TRY IT: Write out the records word for word, from their beginning up to and including the line with "center [201, 387].". Leave the pictures out of your answer.

*** Begin section ***

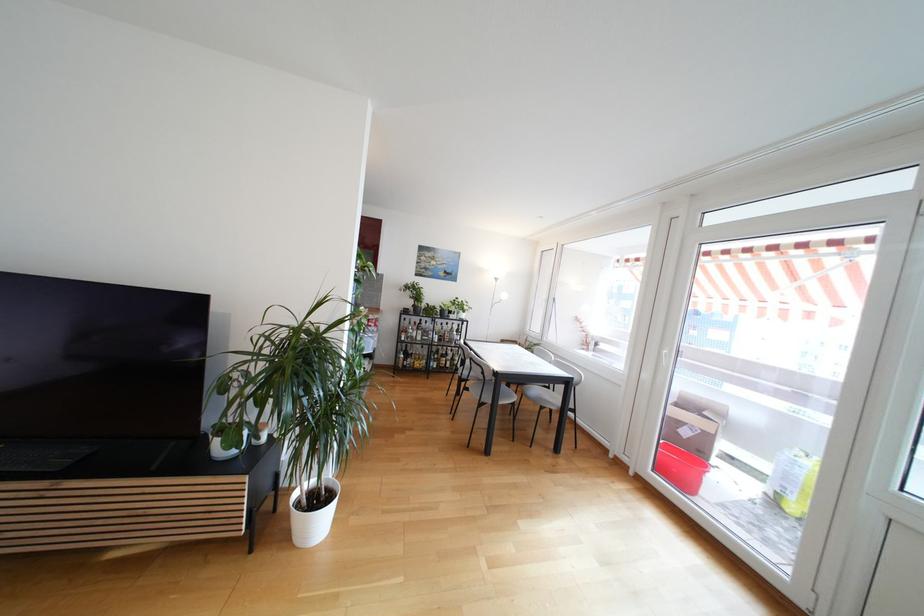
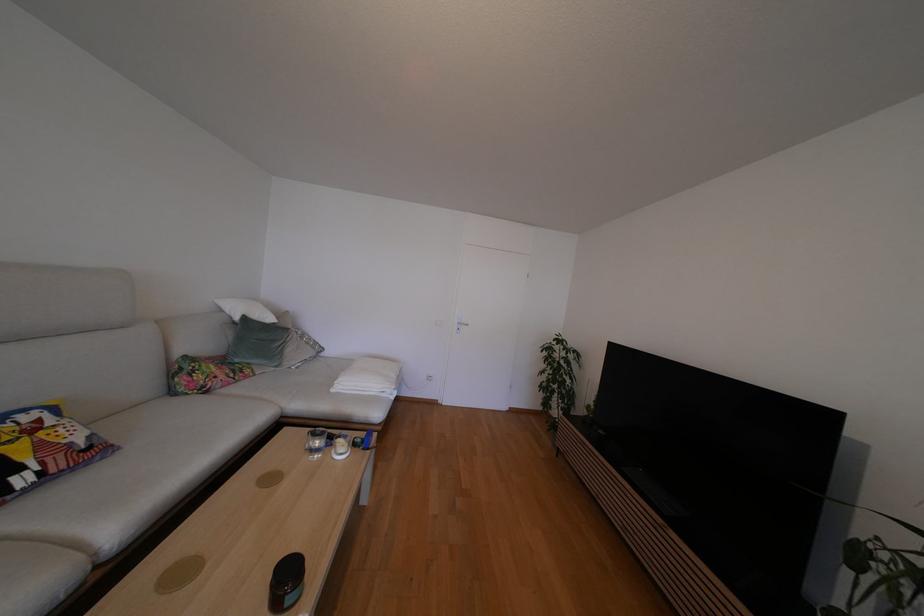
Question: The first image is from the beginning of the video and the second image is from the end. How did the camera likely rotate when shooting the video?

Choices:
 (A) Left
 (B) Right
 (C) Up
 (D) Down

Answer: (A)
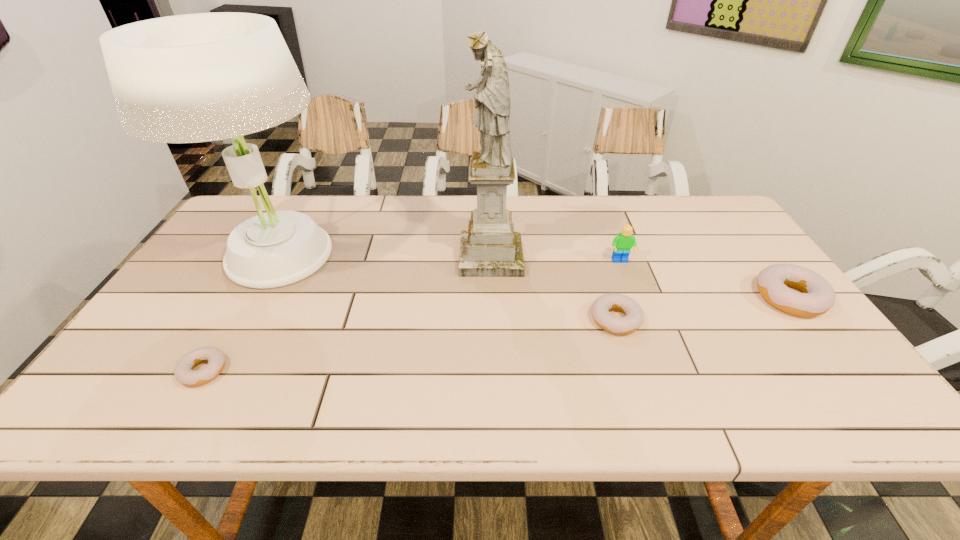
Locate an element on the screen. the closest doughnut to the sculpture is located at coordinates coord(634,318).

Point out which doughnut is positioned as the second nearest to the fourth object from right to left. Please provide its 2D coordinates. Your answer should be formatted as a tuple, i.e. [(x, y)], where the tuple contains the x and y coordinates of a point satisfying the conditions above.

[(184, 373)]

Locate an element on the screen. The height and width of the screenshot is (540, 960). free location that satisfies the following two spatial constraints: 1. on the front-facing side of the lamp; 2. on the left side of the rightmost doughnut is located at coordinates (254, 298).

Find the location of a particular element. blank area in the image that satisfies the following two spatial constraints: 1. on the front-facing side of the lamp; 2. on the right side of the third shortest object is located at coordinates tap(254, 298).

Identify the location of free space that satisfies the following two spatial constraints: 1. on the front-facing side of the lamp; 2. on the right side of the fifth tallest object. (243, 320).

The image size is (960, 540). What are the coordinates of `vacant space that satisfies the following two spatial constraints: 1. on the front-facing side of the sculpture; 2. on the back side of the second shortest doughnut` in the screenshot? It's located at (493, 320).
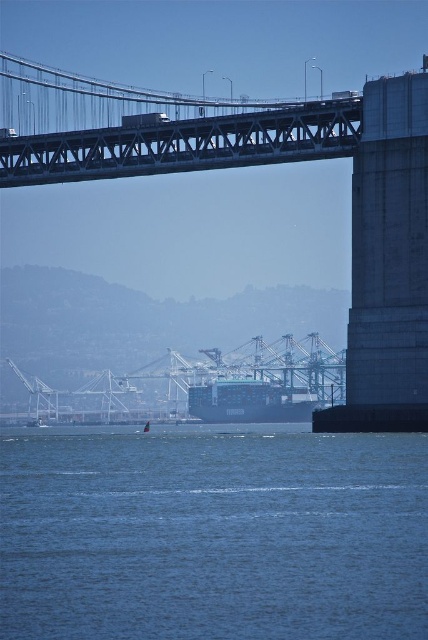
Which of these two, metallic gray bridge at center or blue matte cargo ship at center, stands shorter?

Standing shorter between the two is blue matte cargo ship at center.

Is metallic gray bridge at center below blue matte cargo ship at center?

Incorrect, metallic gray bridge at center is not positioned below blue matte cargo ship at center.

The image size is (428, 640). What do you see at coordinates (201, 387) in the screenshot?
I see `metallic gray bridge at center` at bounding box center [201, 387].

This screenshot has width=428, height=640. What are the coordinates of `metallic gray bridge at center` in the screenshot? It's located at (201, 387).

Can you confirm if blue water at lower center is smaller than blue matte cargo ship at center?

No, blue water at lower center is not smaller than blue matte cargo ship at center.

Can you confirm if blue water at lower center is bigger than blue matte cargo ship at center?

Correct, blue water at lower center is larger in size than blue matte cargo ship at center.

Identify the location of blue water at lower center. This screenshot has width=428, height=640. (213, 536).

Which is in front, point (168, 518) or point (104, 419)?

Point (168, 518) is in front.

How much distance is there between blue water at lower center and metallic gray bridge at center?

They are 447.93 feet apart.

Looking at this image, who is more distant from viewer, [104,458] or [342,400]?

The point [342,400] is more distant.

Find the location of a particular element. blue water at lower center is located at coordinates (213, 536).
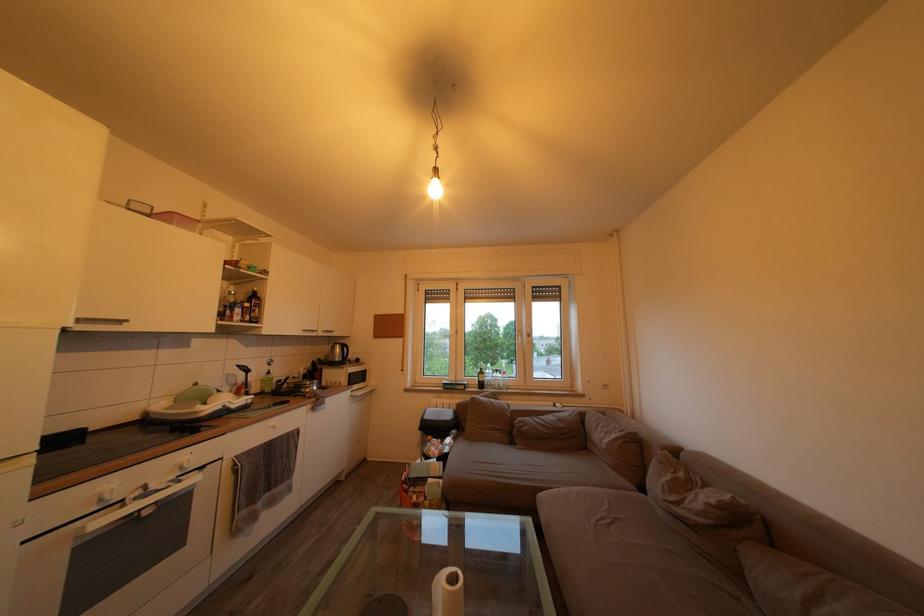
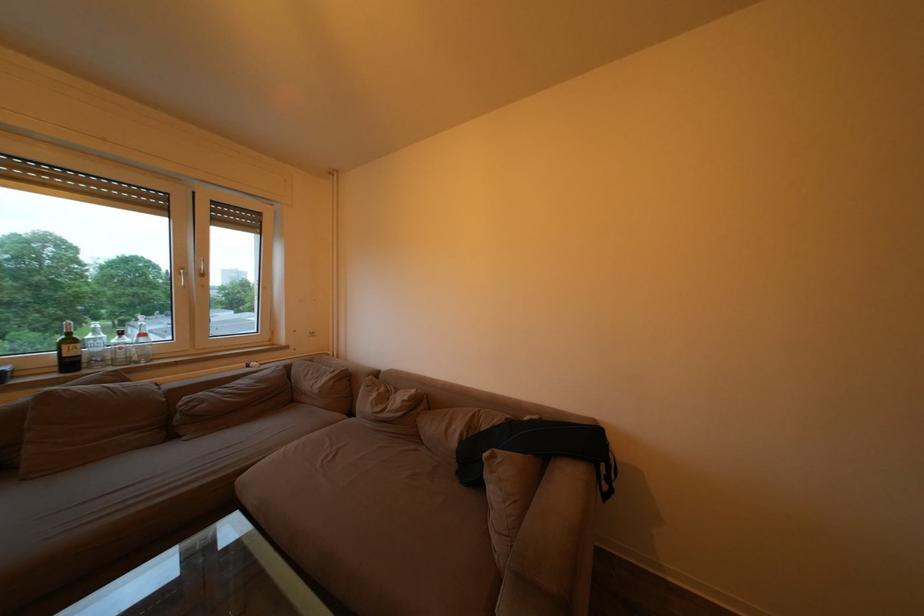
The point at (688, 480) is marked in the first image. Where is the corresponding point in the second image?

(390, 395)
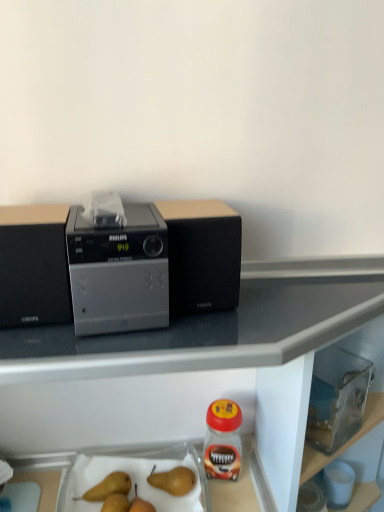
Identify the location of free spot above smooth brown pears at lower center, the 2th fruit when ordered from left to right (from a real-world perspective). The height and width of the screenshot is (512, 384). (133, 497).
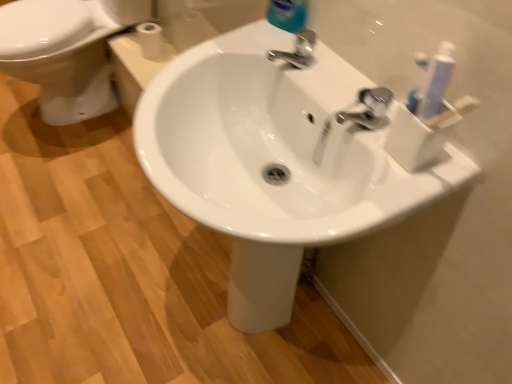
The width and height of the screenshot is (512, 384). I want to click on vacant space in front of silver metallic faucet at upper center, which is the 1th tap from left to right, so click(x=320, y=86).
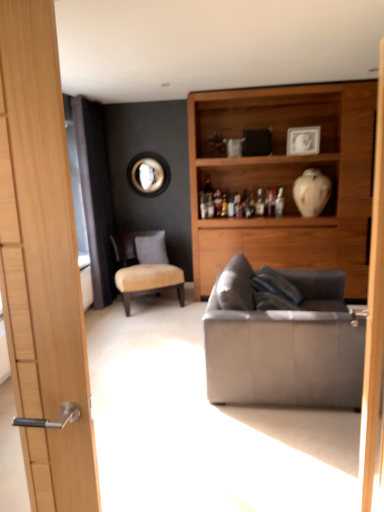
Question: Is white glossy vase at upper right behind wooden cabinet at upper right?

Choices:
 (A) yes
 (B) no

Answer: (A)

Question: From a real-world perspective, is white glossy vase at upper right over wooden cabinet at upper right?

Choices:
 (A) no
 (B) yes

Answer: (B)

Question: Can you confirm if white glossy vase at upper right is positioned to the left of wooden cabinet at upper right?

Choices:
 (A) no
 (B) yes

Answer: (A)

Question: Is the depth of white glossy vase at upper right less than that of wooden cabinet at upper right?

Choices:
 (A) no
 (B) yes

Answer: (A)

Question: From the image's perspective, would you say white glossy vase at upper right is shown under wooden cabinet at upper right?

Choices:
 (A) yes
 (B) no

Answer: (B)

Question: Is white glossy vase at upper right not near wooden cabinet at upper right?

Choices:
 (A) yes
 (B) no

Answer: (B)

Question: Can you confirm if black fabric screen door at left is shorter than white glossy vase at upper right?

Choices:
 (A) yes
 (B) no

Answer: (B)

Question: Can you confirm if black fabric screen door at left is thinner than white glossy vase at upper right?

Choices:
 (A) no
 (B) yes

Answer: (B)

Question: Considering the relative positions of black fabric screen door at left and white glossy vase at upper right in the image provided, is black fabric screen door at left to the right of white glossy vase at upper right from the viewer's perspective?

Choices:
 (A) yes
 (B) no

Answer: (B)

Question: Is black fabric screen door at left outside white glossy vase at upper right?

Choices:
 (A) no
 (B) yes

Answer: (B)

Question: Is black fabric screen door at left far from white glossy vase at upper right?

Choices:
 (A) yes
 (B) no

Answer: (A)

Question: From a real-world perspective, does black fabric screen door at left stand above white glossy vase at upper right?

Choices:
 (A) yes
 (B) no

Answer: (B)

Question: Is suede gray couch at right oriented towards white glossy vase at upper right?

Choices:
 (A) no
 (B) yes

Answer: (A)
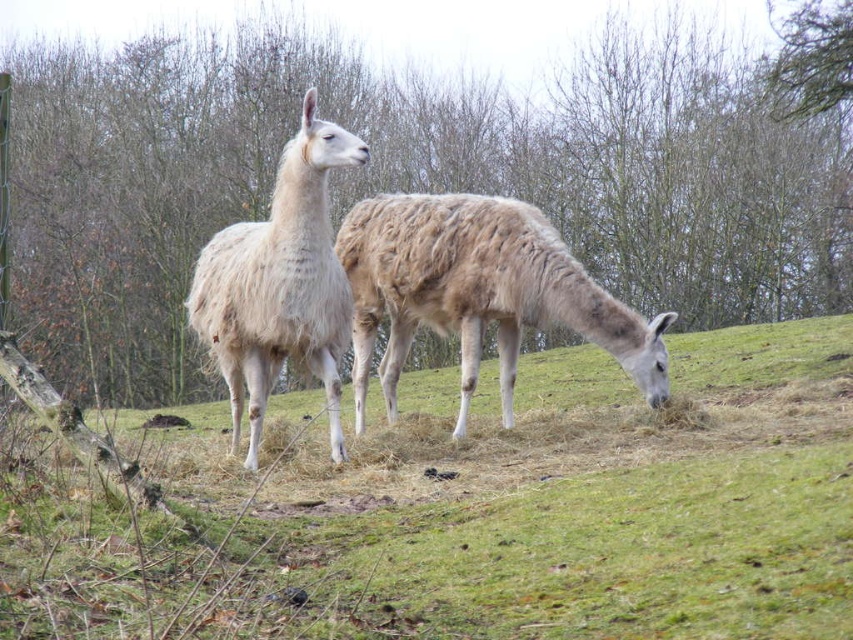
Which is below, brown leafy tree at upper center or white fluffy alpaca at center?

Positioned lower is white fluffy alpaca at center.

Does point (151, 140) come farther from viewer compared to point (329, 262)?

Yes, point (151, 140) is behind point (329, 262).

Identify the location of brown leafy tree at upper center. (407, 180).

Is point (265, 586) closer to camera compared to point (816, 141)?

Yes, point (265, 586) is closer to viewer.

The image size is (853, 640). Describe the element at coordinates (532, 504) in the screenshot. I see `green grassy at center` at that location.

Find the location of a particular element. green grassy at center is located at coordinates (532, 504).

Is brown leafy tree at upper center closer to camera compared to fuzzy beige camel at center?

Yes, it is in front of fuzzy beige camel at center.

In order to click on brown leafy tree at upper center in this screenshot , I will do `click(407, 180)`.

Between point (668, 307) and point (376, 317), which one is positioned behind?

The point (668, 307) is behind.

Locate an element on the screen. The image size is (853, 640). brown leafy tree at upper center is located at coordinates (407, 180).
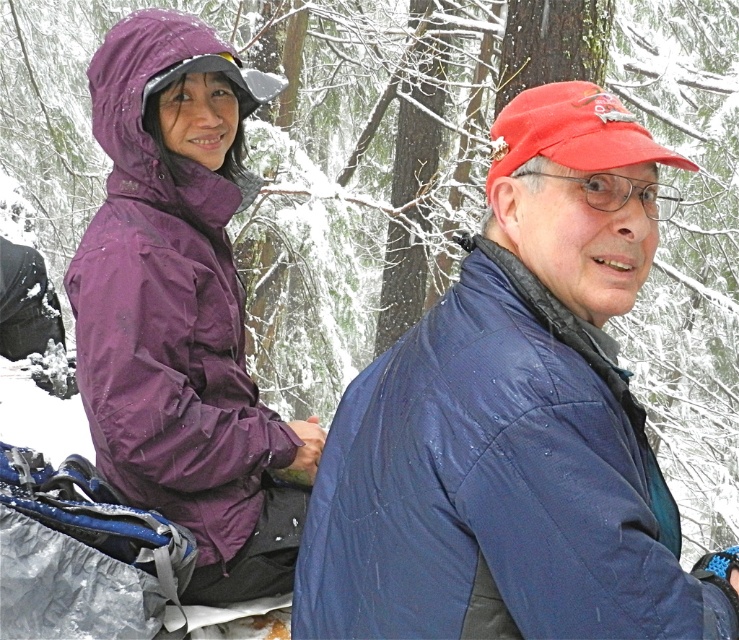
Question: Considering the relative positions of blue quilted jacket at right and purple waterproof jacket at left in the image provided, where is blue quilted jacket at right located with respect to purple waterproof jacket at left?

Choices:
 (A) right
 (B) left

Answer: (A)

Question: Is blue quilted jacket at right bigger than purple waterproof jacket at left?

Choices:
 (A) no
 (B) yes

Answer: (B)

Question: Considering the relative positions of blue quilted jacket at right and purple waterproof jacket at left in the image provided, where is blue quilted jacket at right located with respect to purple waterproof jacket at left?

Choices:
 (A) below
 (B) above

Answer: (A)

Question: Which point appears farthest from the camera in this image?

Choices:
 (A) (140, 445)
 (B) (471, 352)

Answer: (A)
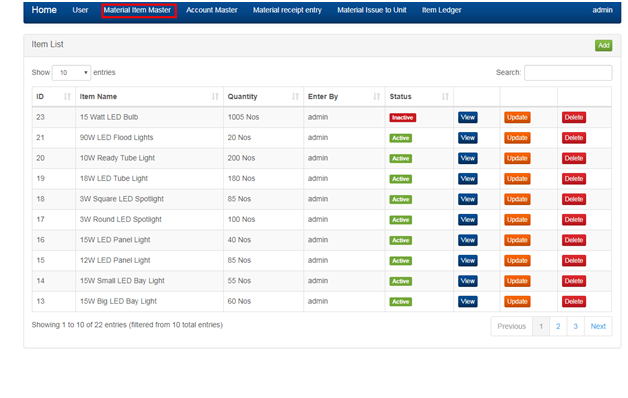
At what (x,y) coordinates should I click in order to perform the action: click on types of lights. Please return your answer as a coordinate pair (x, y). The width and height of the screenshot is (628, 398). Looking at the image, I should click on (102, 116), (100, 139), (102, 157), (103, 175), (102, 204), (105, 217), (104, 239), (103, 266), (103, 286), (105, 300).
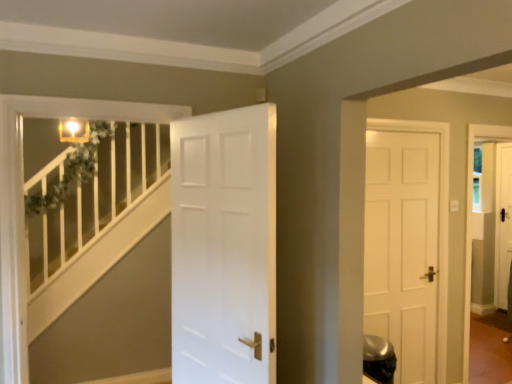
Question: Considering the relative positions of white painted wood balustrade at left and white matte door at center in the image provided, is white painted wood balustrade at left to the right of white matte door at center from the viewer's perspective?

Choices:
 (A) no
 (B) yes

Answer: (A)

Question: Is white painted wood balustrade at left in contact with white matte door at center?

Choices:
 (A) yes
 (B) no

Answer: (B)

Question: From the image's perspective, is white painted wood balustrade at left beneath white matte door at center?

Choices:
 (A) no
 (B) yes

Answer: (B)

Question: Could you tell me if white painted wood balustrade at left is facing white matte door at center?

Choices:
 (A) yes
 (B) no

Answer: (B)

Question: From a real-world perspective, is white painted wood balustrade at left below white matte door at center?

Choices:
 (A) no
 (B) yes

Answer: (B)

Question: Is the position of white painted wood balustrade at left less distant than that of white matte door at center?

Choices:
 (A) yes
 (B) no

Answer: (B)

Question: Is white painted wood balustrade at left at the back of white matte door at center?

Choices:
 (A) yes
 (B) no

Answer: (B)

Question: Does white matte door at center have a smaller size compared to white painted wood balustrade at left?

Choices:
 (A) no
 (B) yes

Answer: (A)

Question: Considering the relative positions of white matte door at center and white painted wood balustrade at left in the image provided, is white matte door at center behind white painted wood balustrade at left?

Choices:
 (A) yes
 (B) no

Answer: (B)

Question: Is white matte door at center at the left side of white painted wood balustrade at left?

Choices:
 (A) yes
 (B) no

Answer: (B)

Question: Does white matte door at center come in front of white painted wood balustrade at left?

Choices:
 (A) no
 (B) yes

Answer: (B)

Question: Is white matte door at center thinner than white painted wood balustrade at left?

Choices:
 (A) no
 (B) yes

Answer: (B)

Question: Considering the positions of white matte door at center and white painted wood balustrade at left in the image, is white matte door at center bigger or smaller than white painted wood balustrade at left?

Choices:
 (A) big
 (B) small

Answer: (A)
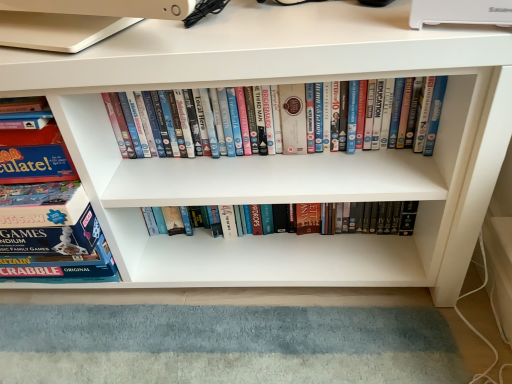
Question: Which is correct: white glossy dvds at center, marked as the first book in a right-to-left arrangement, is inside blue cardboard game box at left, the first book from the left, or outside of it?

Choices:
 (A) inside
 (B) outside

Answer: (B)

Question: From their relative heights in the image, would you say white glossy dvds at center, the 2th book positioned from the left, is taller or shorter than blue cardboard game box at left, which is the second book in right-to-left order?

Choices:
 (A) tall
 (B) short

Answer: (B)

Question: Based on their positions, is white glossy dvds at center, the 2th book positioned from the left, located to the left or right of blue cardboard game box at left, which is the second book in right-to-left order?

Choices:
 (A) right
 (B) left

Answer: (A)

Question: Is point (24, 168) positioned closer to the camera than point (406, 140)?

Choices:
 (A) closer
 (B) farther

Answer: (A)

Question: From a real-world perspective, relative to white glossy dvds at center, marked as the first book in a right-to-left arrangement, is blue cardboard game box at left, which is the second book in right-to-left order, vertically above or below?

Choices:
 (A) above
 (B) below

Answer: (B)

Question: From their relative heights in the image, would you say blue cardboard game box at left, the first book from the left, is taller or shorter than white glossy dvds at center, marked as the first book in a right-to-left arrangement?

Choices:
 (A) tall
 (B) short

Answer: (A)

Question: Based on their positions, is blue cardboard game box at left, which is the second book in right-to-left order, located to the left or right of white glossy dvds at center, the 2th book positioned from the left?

*** End section ***

COMPLETED TASK:
Question: The first image is from the beginning of the video and the second image is from the end. How did the camera likely rotate when shooting the video?

Choices:
 (A) Left
 (B) Right
 (C) Up
 (D) Down

Answer: (A)
Locate an element on the screen. the closest doughnut to the sculpture is located at coordinates coord(634,318).

Point out which doughnut is positioned as the second nearest to the fourth object from right to left. Please provide its 2D coordinates. Your answer should be formatted as a tuple, i.e. [(x, y)], where the tuple contains the x and y coordinates of a point satisfying the conditions above.

[(184, 373)]

Locate an element on the screen. The height and width of the screenshot is (540, 960). free location that satisfies the following two spatial constraints: 1. on the front-facing side of the lamp; 2. on the left side of the rightmost doughnut is located at coordinates (254, 298).

Find the location of a particular element. blank area in the image that satisfies the following two spatial constraints: 1. on the front-facing side of the lamp; 2. on the right side of the third shortest object is located at coordinates tap(254, 298).

Identify the location of free space that satisfies the following two spatial constraints: 1. on the front-facing side of the lamp; 2. on the right side of the fifth tallest object. (243, 320).

The image size is (960, 540). What are the coordinates of `vacant space that satisfies the following two spatial constraints: 1. on the front-facing side of the sculpture; 2. on the back side of the second shortest doughnut` in the screenshot? It's located at (493, 320).
Which of these two, metallic gray bridge at center or blue matte cargo ship at center, stands shorter?

Standing shorter between the two is blue matte cargo ship at center.

Is metallic gray bridge at center below blue matte cargo ship at center?

Incorrect, metallic gray bridge at center is not positioned below blue matte cargo ship at center.

The image size is (428, 640). What do you see at coordinates (201, 387) in the screenshot?
I see `metallic gray bridge at center` at bounding box center [201, 387].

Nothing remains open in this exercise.